** Opening MATERIAL SHOWN block **
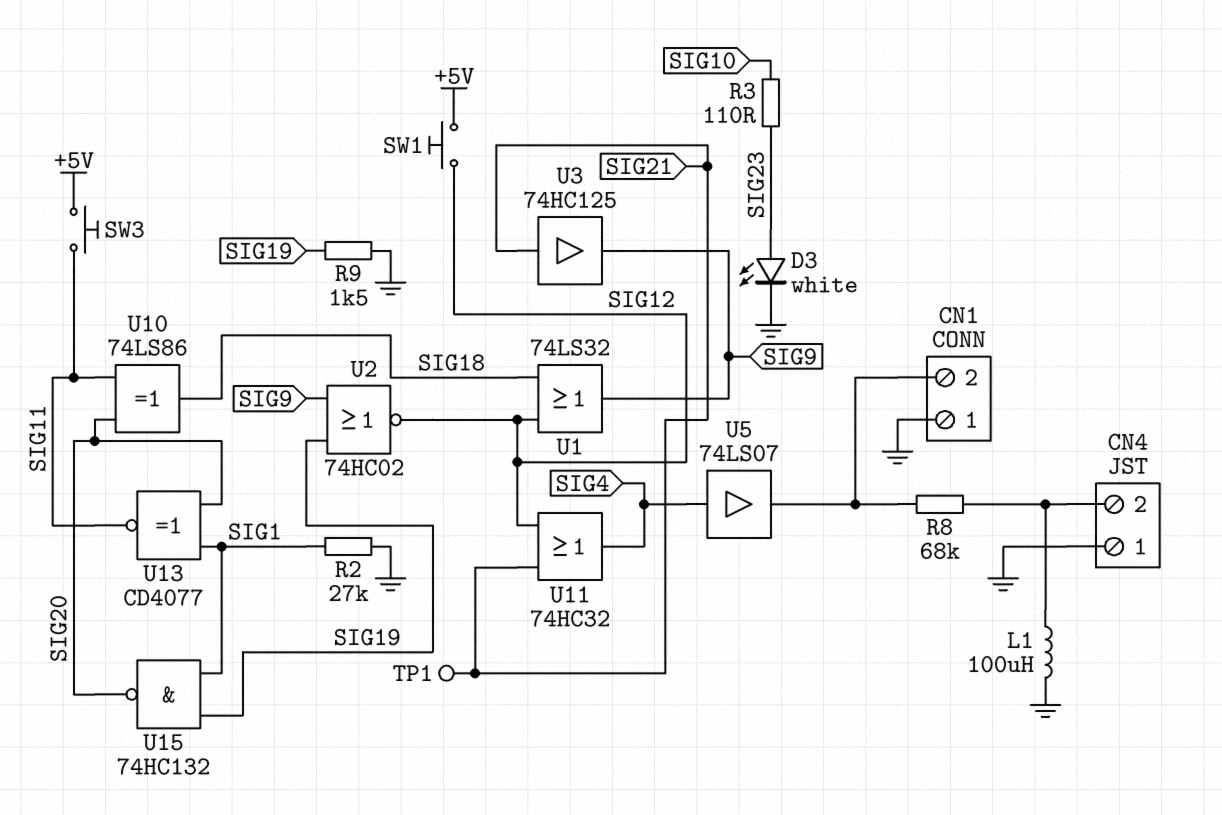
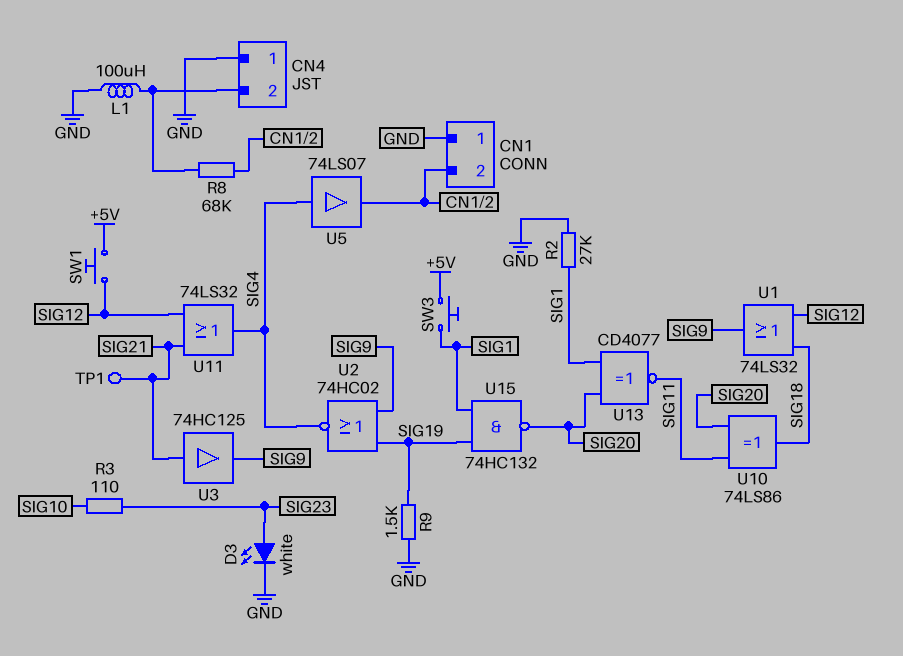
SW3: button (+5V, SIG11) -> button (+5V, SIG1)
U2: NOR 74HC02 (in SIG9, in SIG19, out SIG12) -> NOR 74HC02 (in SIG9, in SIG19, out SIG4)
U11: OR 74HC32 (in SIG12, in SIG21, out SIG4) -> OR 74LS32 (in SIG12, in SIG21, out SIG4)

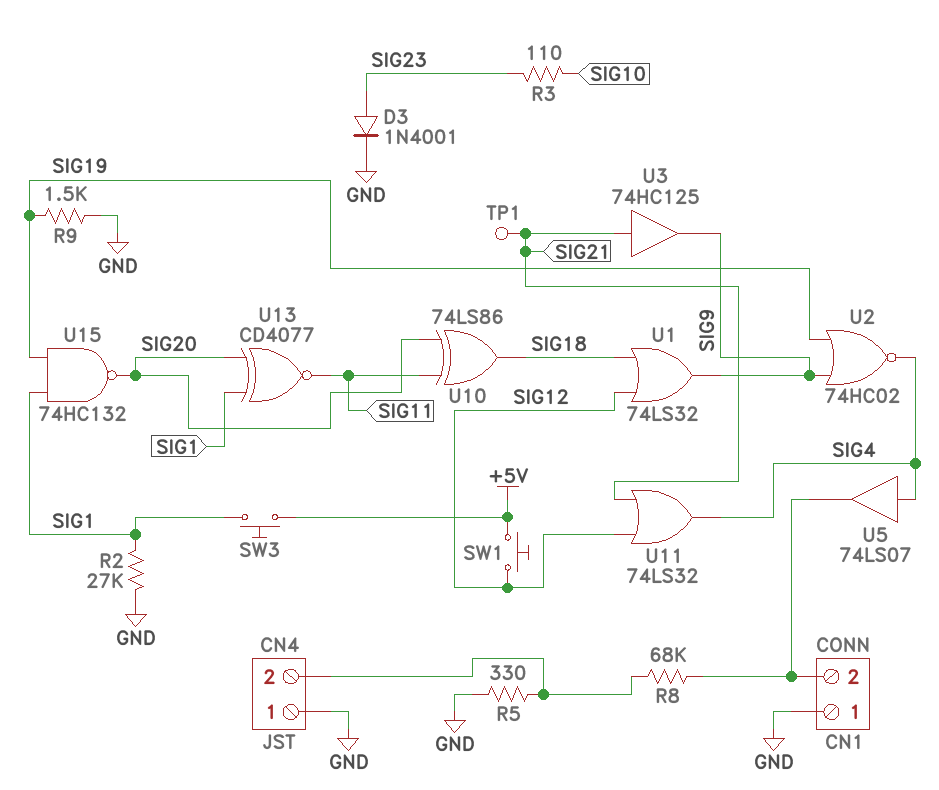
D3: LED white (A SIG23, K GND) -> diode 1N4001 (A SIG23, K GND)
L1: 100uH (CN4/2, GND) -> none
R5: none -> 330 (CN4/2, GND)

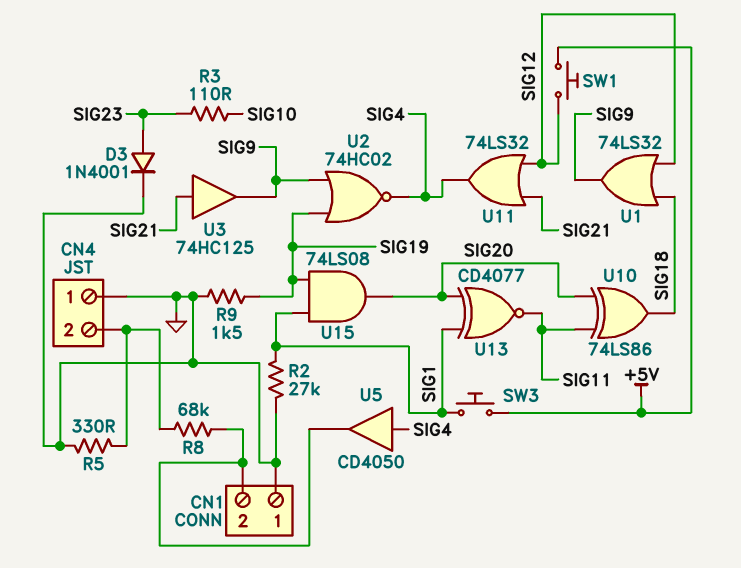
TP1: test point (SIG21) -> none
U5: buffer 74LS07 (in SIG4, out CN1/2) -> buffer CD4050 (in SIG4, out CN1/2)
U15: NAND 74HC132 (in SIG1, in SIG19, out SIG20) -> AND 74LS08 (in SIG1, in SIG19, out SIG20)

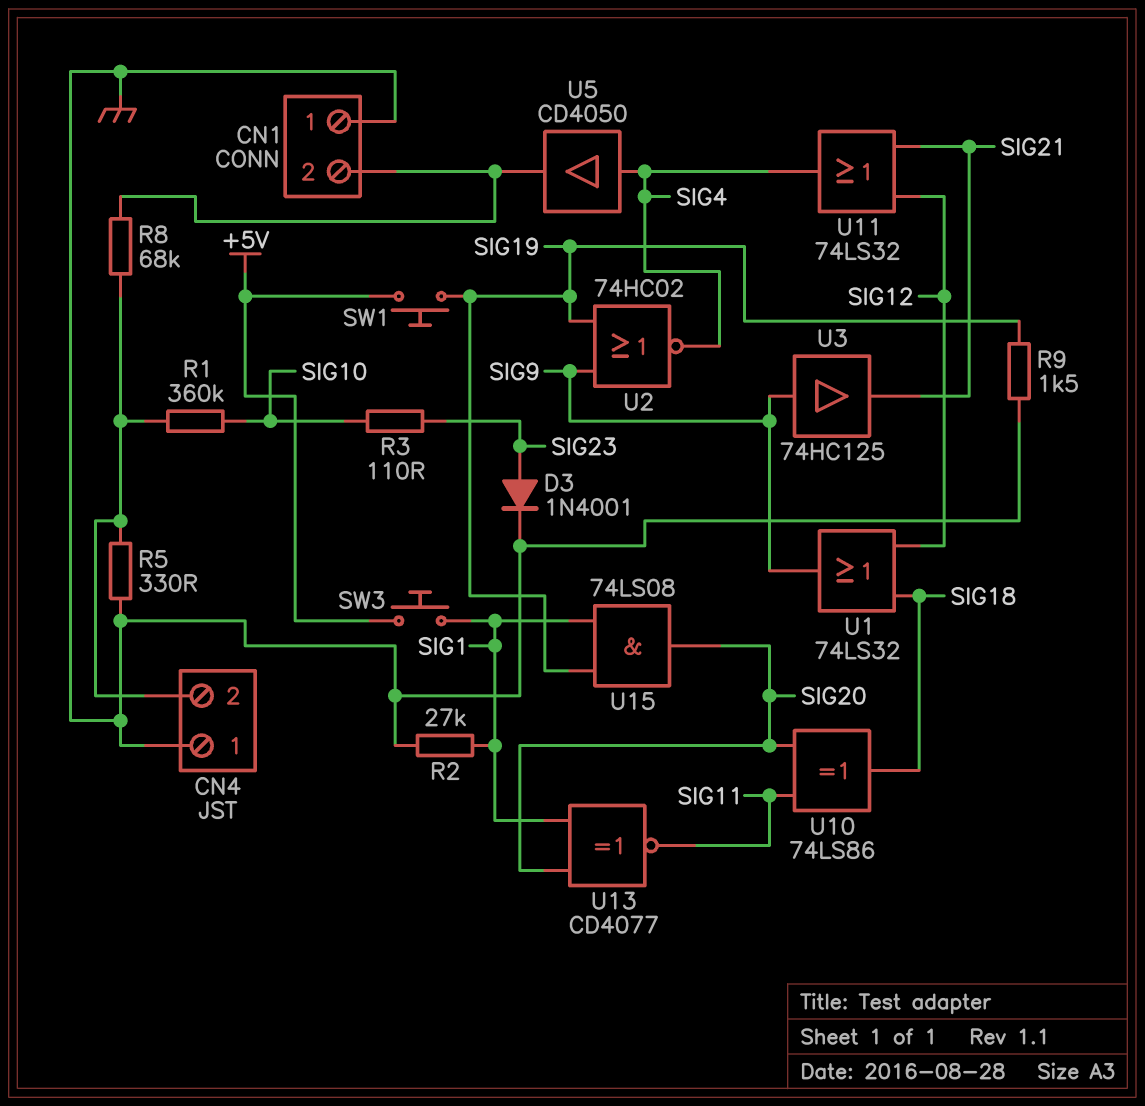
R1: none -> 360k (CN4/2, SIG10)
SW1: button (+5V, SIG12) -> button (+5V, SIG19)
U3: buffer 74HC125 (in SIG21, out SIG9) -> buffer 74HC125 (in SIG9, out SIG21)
** Closing MATERIAL SHOWN block **
** Opening MATERIAL SHOWN block **
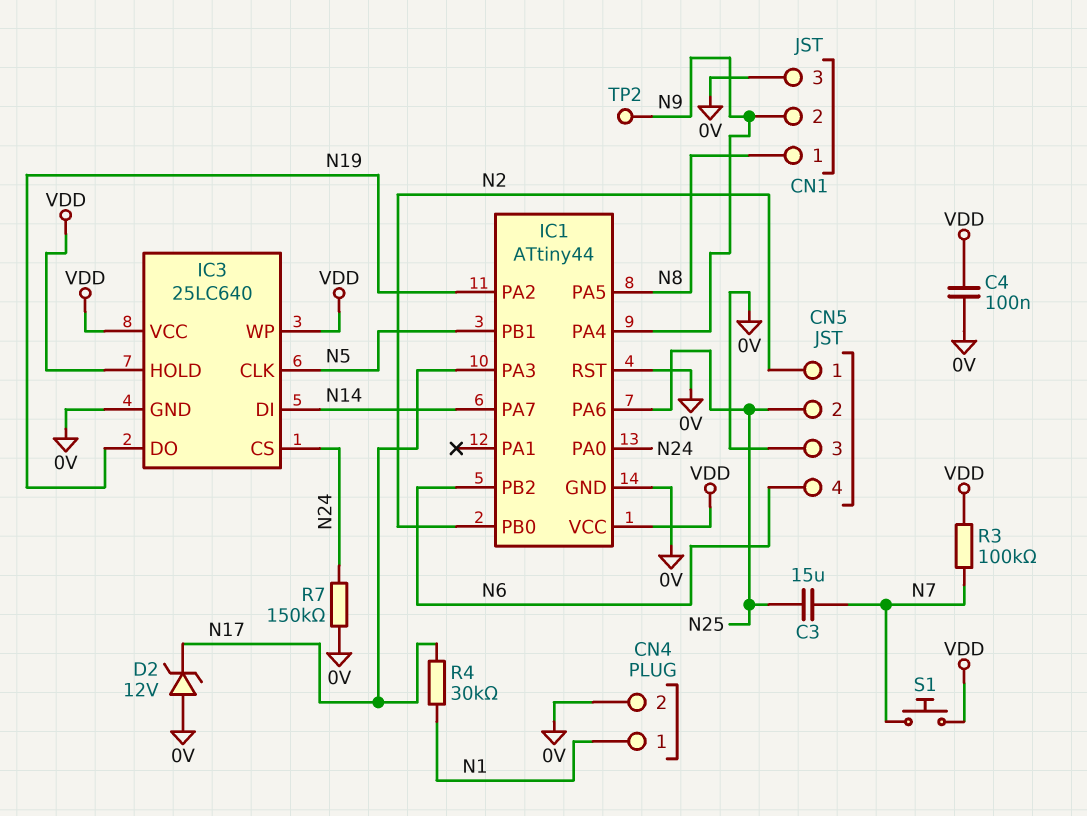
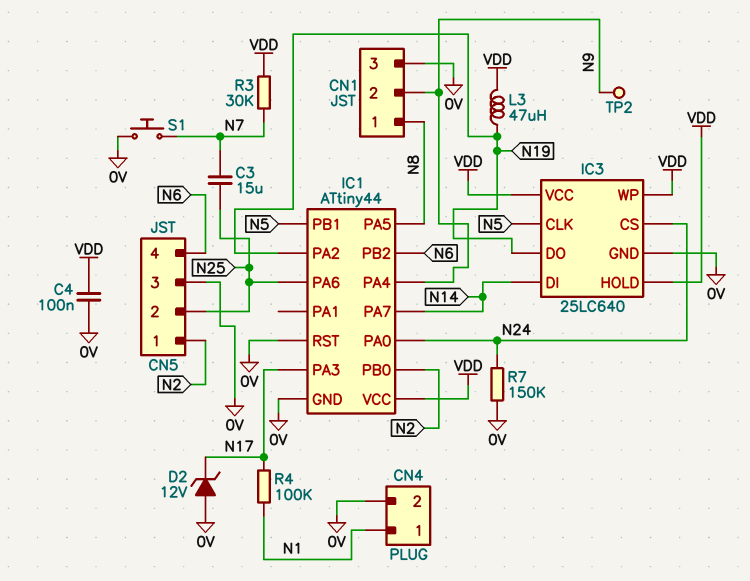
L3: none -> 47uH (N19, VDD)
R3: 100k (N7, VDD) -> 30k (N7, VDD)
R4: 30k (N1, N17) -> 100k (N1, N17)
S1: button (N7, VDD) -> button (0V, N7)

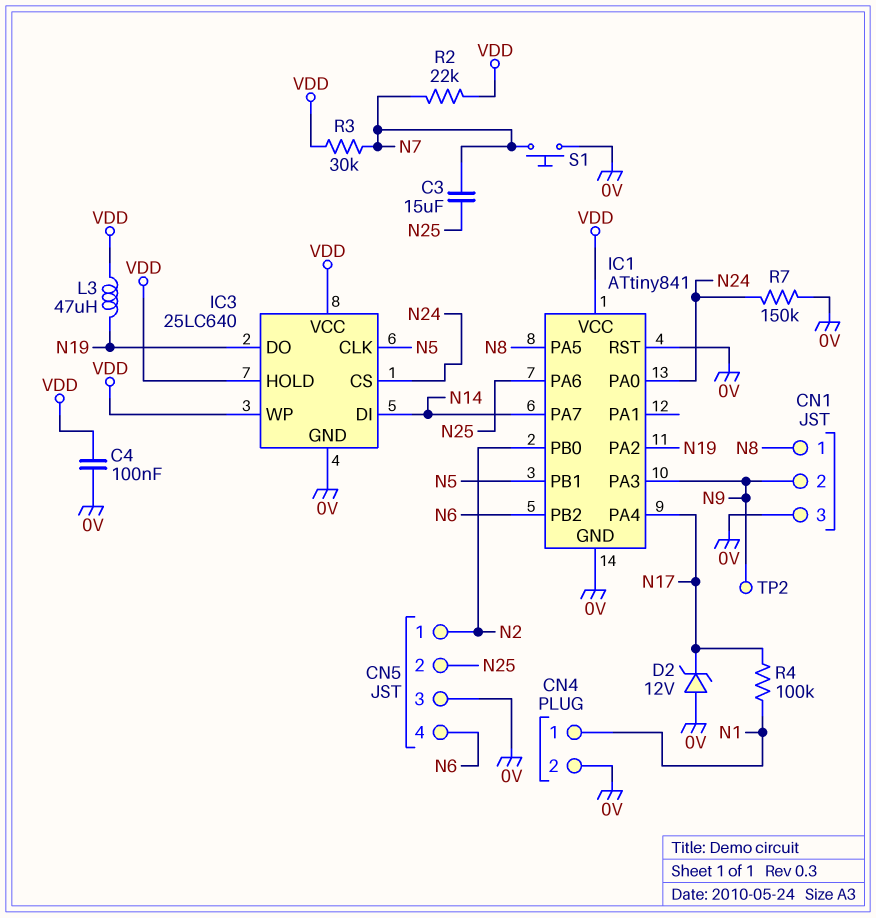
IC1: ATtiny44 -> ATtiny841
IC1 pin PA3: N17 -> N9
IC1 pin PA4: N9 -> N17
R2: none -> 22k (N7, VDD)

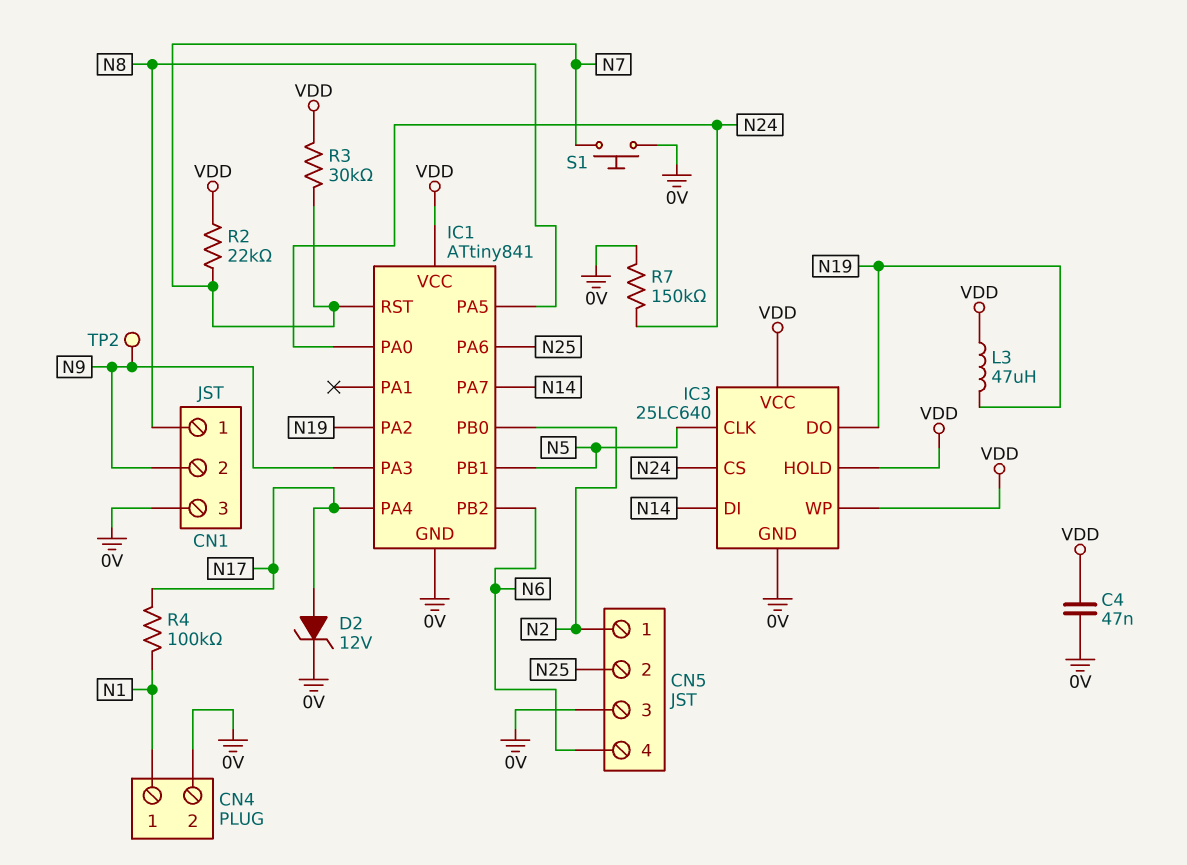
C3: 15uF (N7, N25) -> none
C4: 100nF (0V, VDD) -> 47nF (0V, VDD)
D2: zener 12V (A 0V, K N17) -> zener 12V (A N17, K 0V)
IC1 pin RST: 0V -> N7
** Closing MATERIAL SHOWN block **
** Opening MATERIAL SHOWN block **
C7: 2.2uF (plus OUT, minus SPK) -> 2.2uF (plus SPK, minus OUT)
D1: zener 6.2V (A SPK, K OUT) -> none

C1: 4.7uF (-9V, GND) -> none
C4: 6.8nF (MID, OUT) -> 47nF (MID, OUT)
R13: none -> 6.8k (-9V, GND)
** Closing MATERIAL SHOWN block **
◆ **REQUIRED ACTION**
What you need to produce is an exact copy of the entries above, limited to the lines from the one with "D3: LED white" up to and including the one with "U3: buffer 74HC125", without pictures.

◆ **SOLUTION**
D3: LED white (A SIG23, K GND) -> diode 1N4001 (A SIG23, K GND)
L1: 100uH (CN4/2, GND) -> none
R5: none -> 330 (CN4/2, GND)

TP1: test point (SIG21) -> none
U5: buffer 74LS07 (in SIG4, out CN1/2) -> buffer CD4050 (in SIG4, out CN1/2)
U15: NAND 74HC132 (in SIG1, in SIG19, out SIG20) -> AND 74LS08 (in SIG1, in SIG19, out SIG20)

R1: none -> 360k (CN4/2, SIG10)
SW1: button (+5V, SIG12) -> button (+5V, SIG19)
U3: buffer 74HC125 (in SIG21, out SIG9) -> buffer 74HC125 (in SIG9, out SIG21)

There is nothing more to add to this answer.